* [Problem] Nothing but a verbatim copy of the data, minus the images, should be returned.

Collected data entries
• • • • •
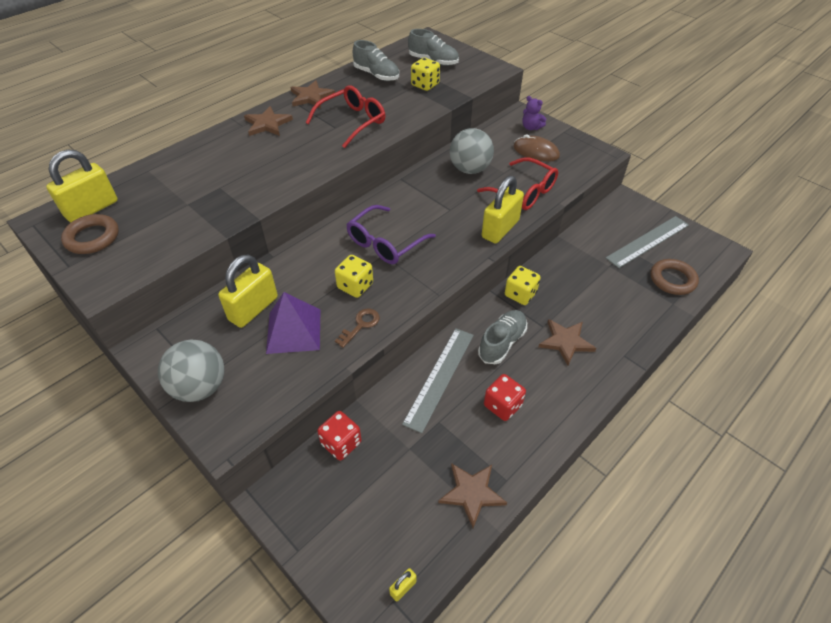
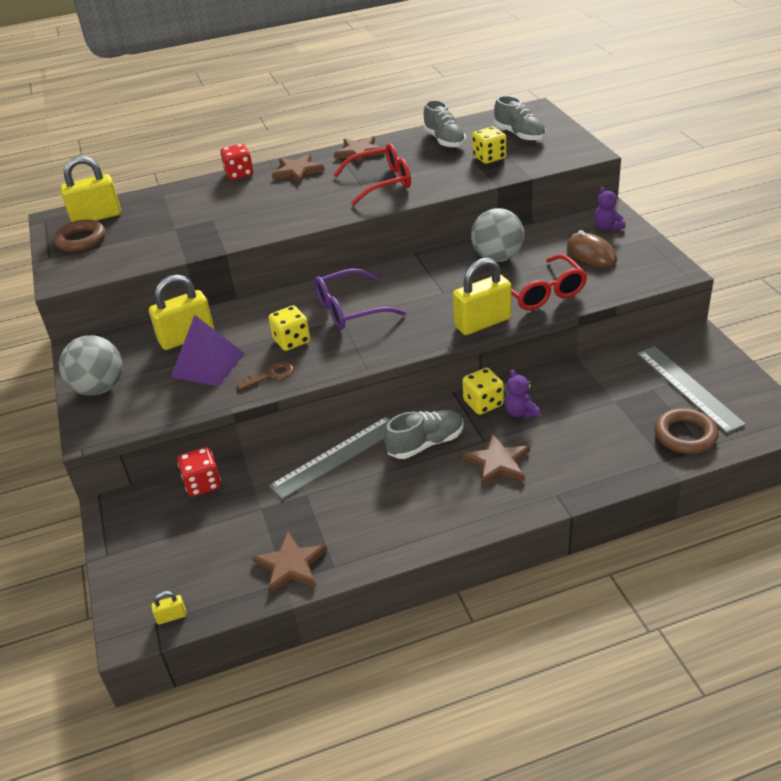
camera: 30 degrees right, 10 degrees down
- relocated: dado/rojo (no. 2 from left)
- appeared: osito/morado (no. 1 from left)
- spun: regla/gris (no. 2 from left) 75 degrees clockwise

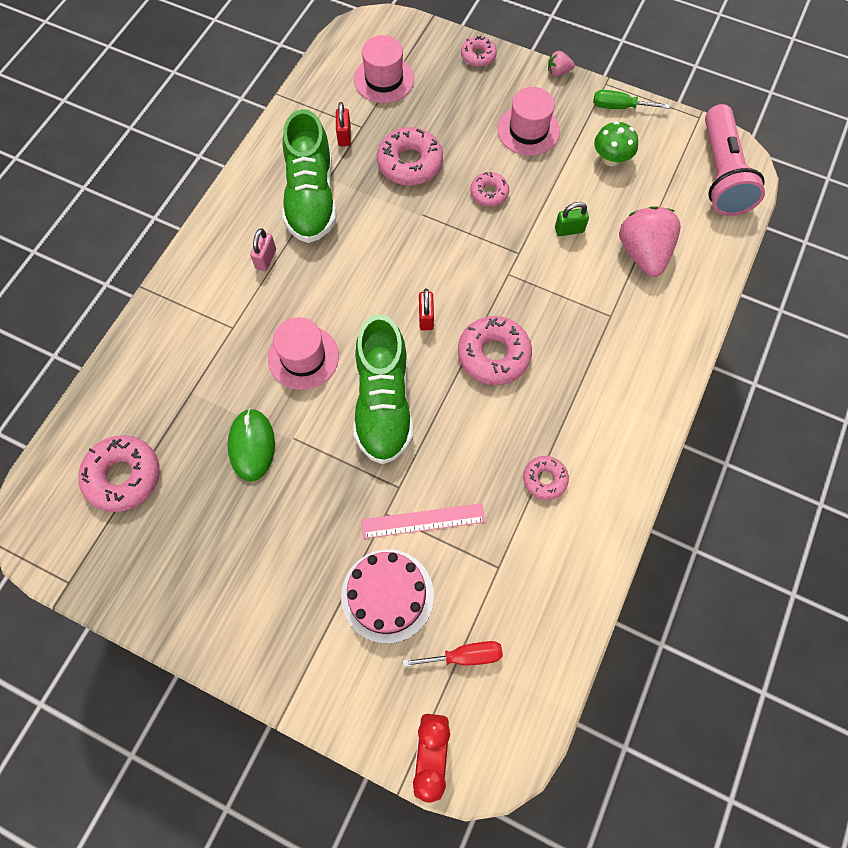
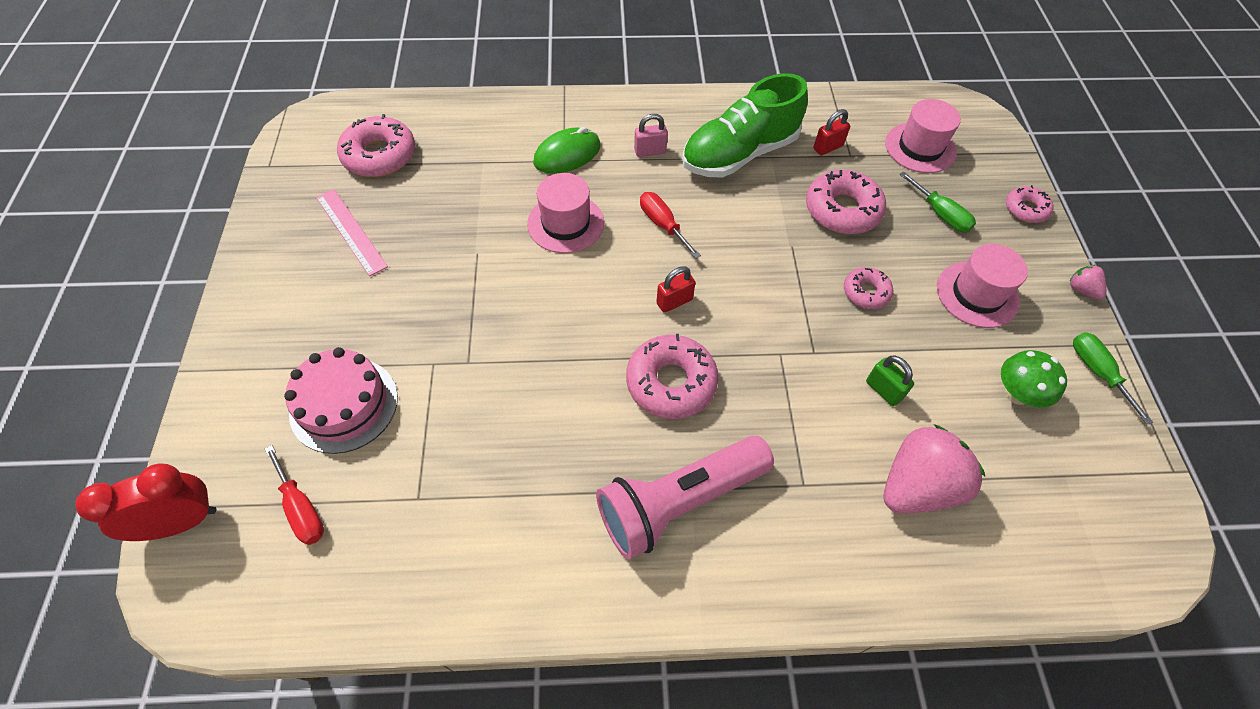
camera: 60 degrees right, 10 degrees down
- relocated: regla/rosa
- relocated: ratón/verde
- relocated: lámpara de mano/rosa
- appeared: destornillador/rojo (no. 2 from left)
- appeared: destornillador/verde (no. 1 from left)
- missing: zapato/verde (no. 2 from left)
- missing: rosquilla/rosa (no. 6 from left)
• • • • •
* [Response area]
camera: 30 degrees right, 10 degrees down
- relocated: dado/rojo (no. 2 from left)
- appeared: osito/morado (no. 1 from left)
- spun: regla/gris (no. 2 from left) 75 degrees clockwise

camera: 60 degrees right, 10 degrees down
- relocated: regla/rosa
- relocated: ratón/verde
- relocated: lámpara de mano/rosa
- appeared: destornillador/rojo (no. 2 from left)
- appeared: destornillador/verde (no. 1 from left)
- missing: zapato/verde (no. 2 from left)
- missing: rosquilla/rosa (no. 6 from left)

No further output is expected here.